### AIM OF THE TASK
Since the pictures are not wanted, copy only the text of every record exactly.

(Data extracted from a collection)

- - -

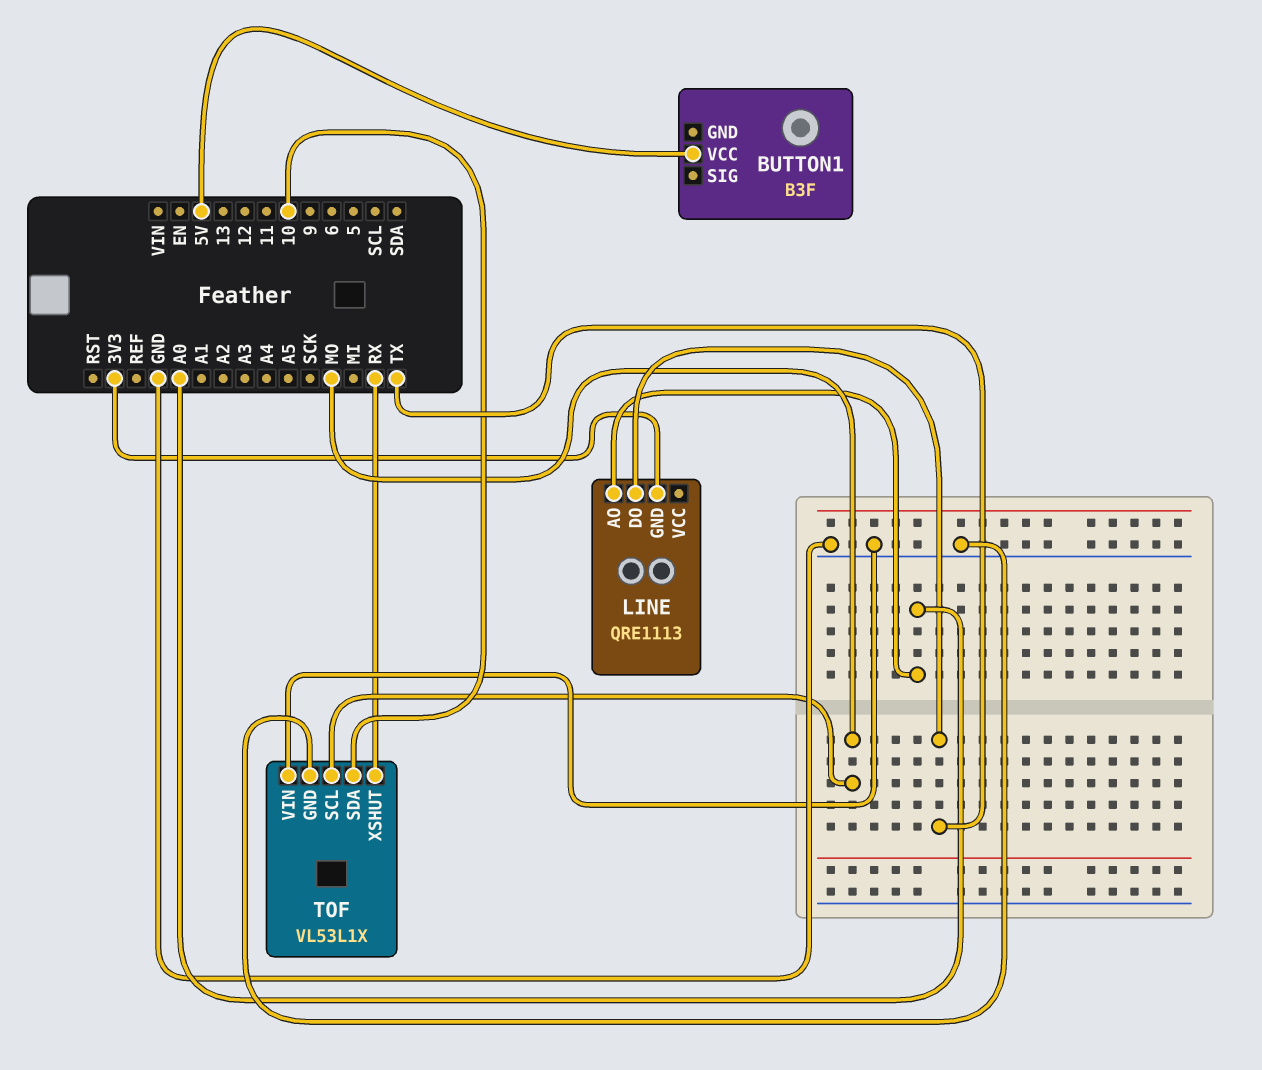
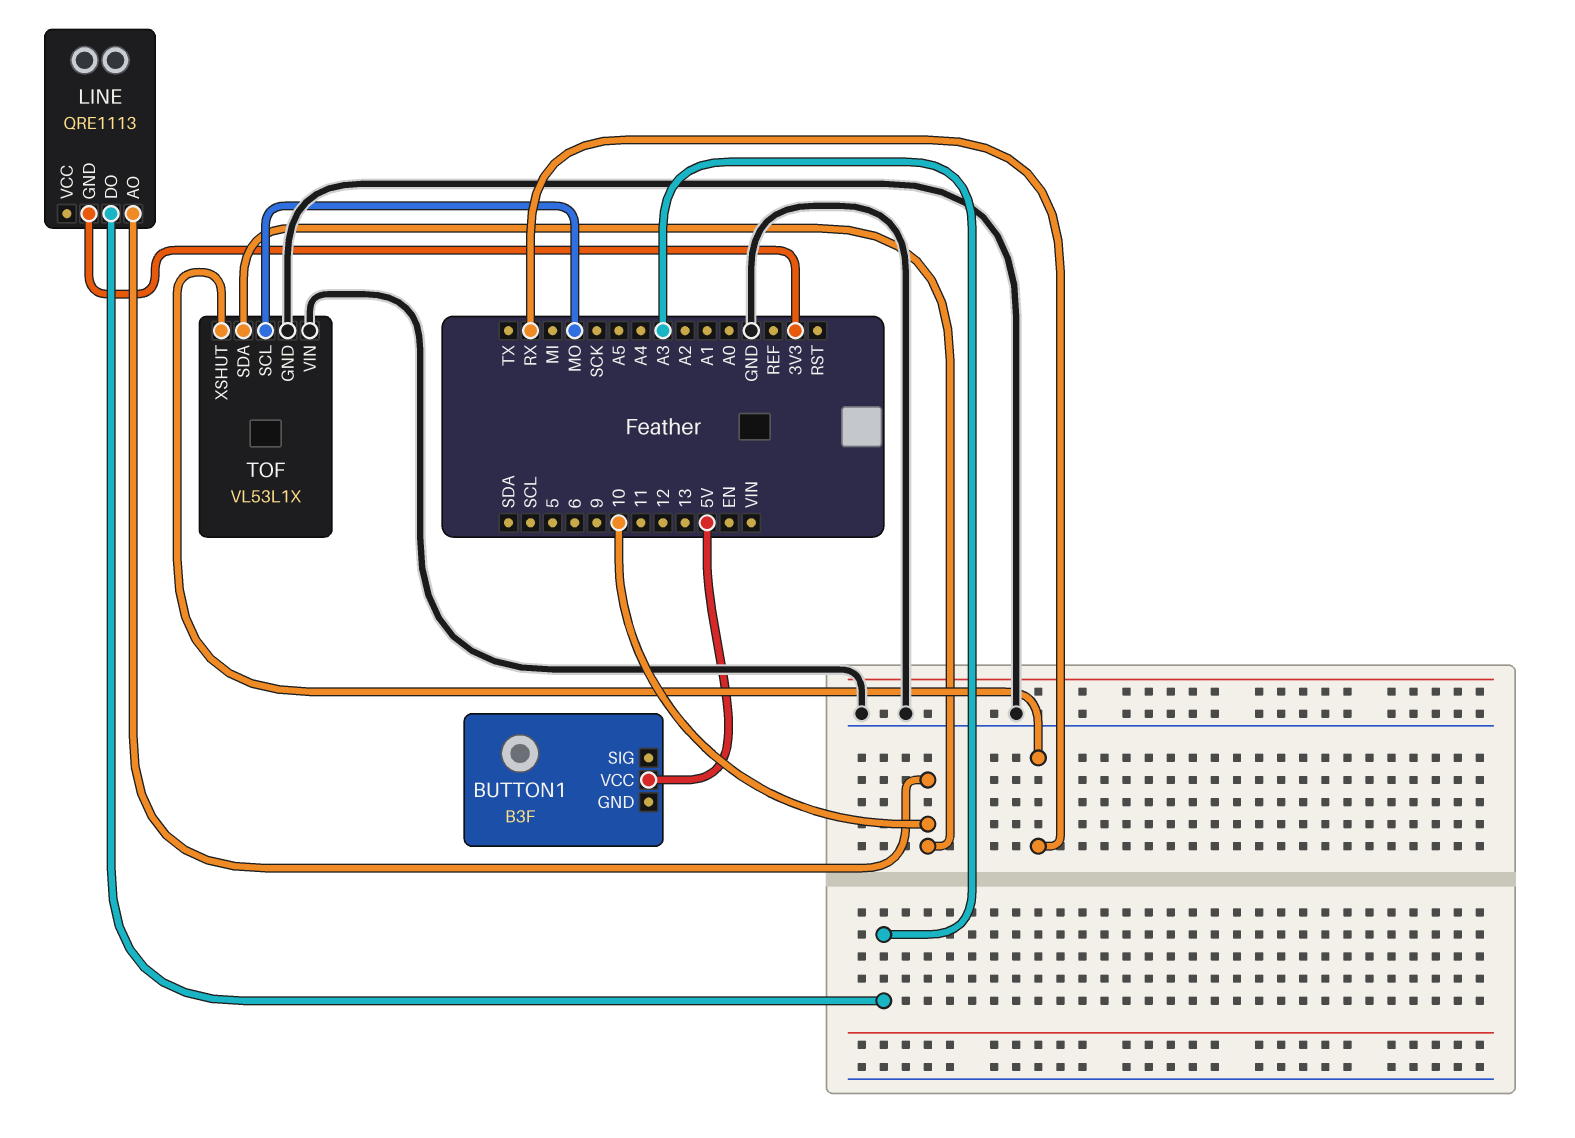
LINE pin AO: A0 -> 10
LINE pin DO: TX -> A3

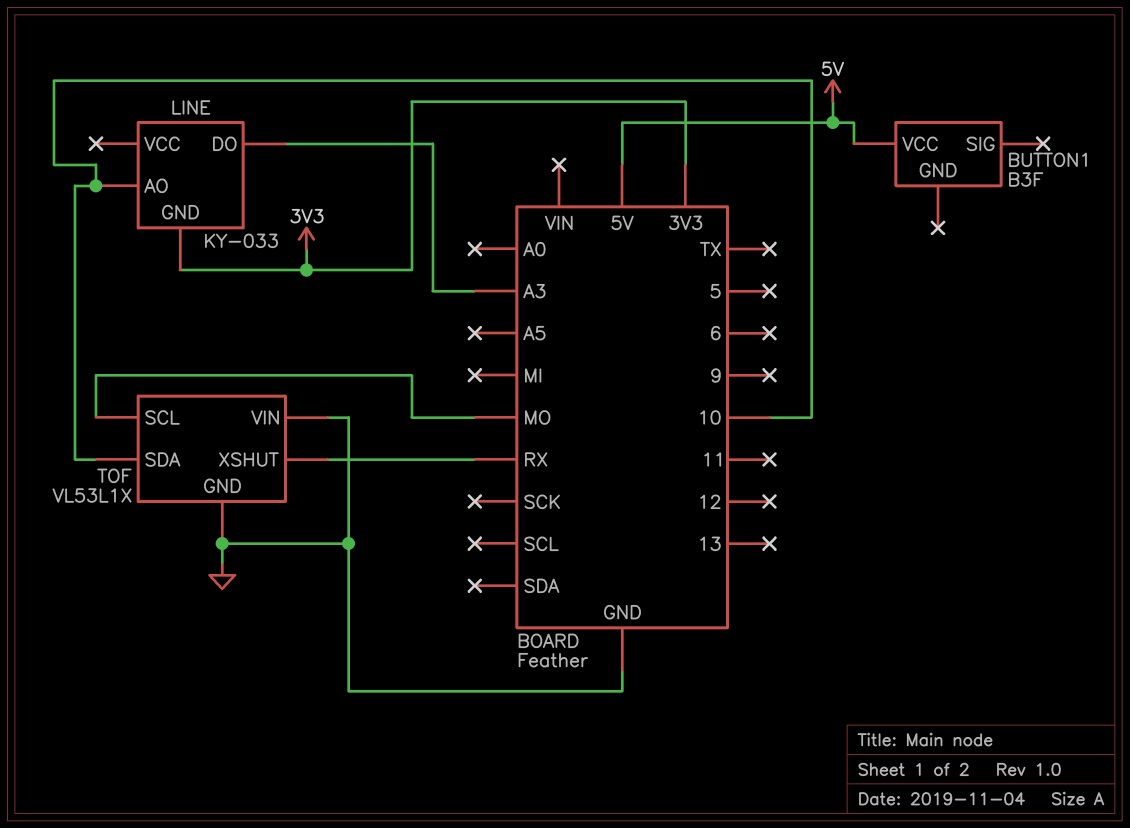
LINE: QRE1113 -> KY-033

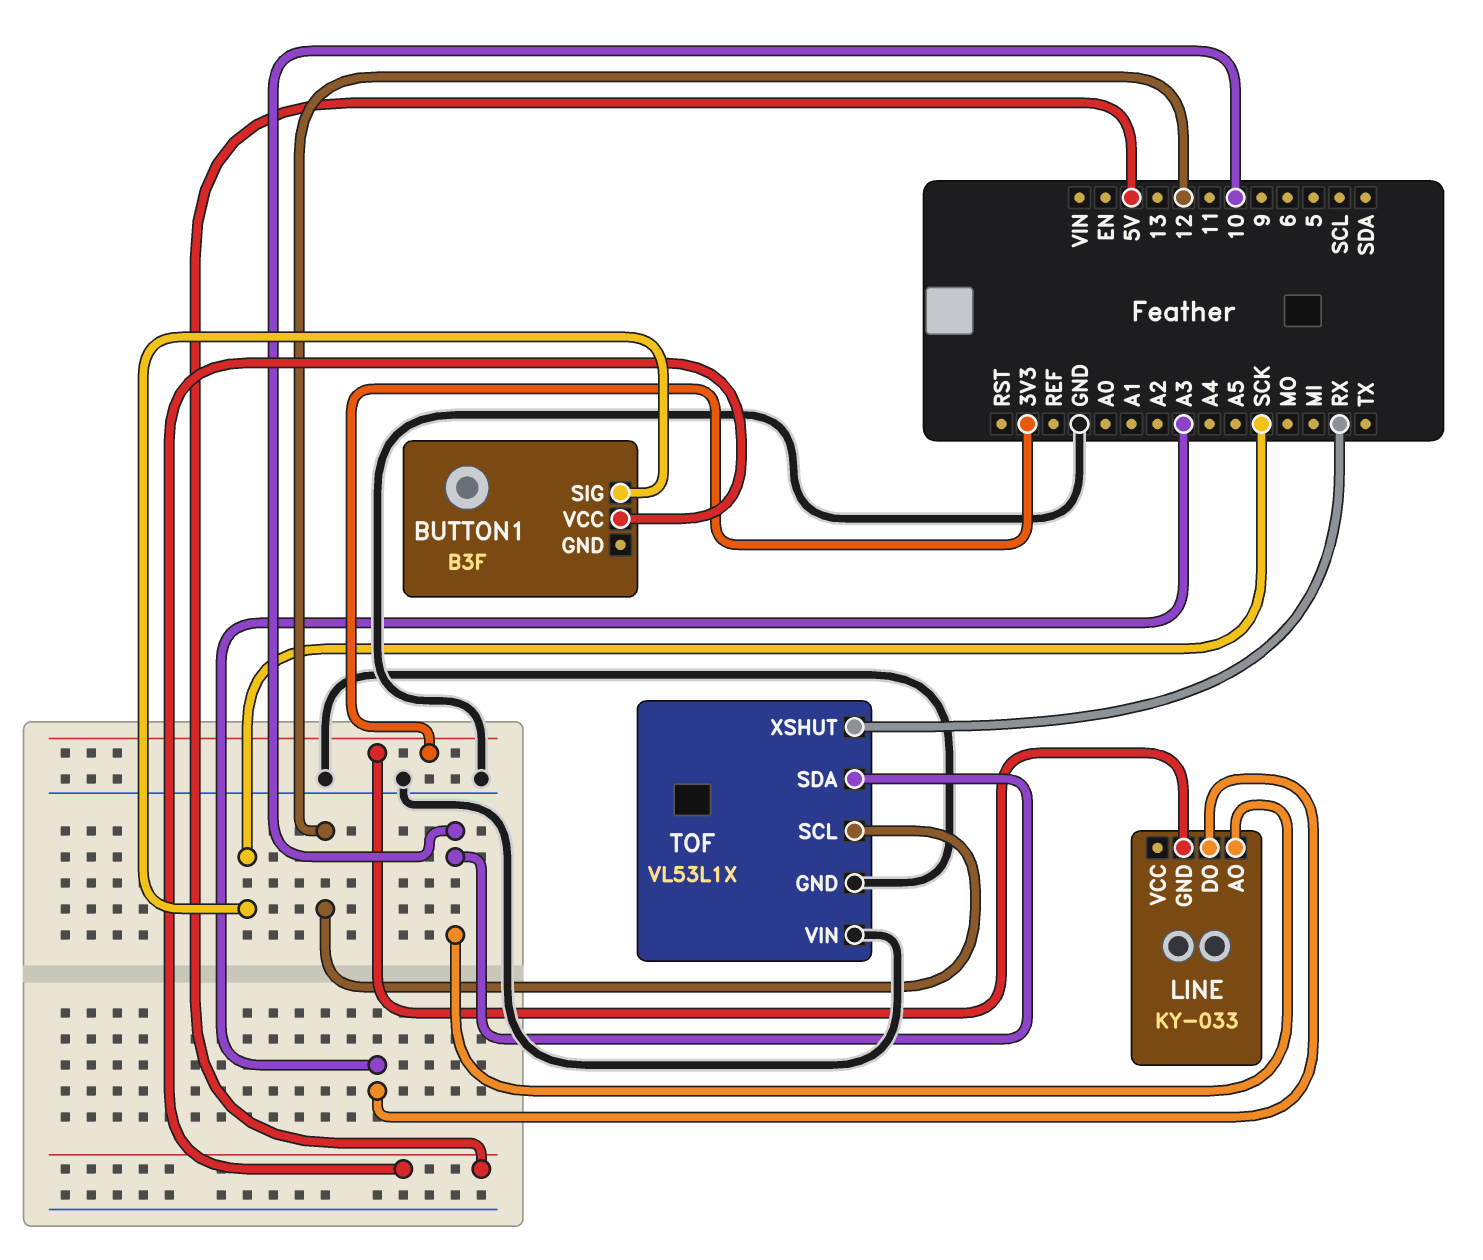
BUTTON1 pin SIG: none -> SCK
TOF pin SCL: MO -> 12

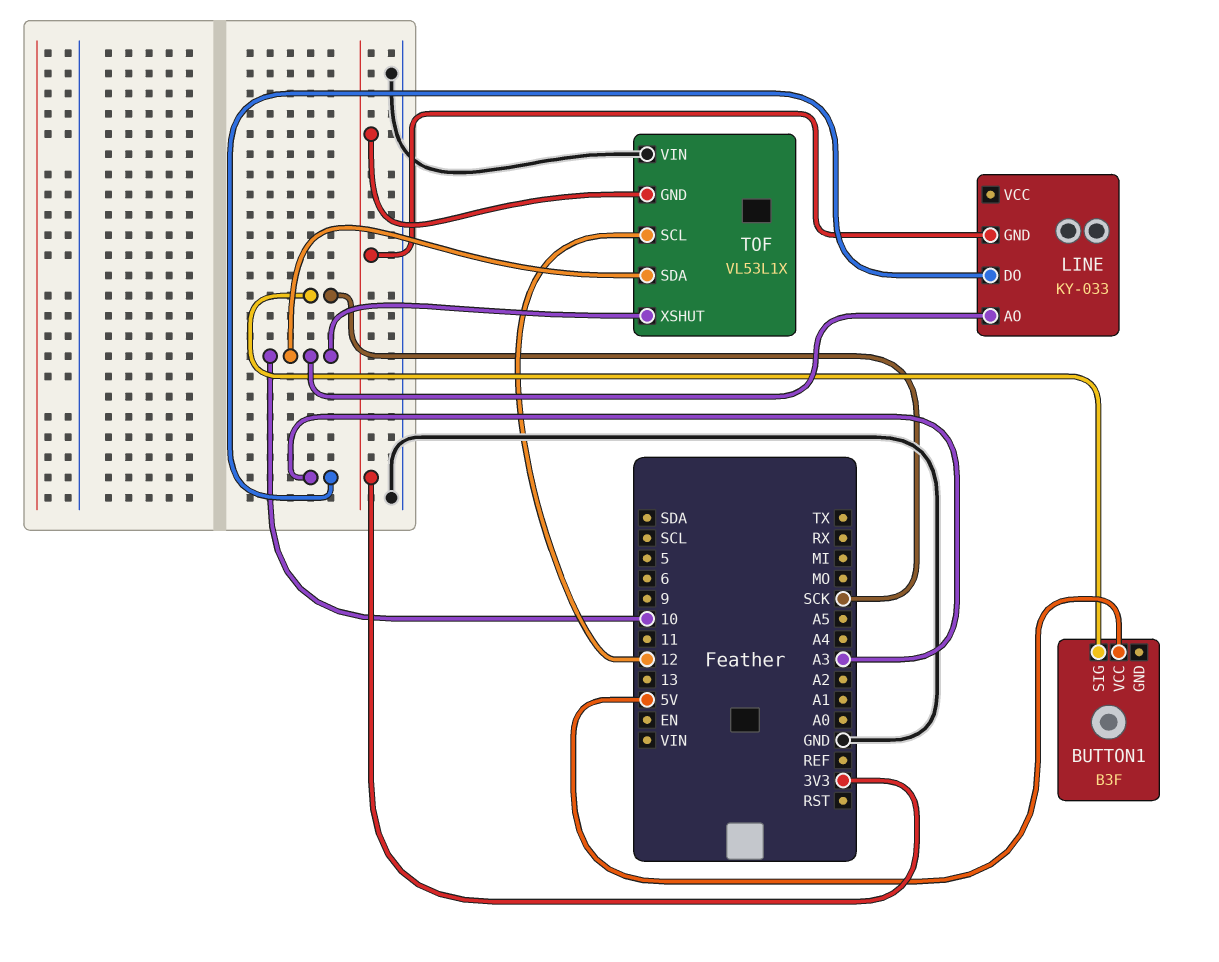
TOF pin GND: GND -> 3V3
TOF pin XSHUT: RX -> 10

- - -

### TASK ANSWER
LINE pin AO: A0 -> 10
LINE pin DO: TX -> A3

LINE: QRE1113 -> KY-033

BUTTON1 pin SIG: none -> SCK
TOF pin SCL: MO -> 12

TOF pin GND: GND -> 3V3
TOF pin XSHUT: RX -> 10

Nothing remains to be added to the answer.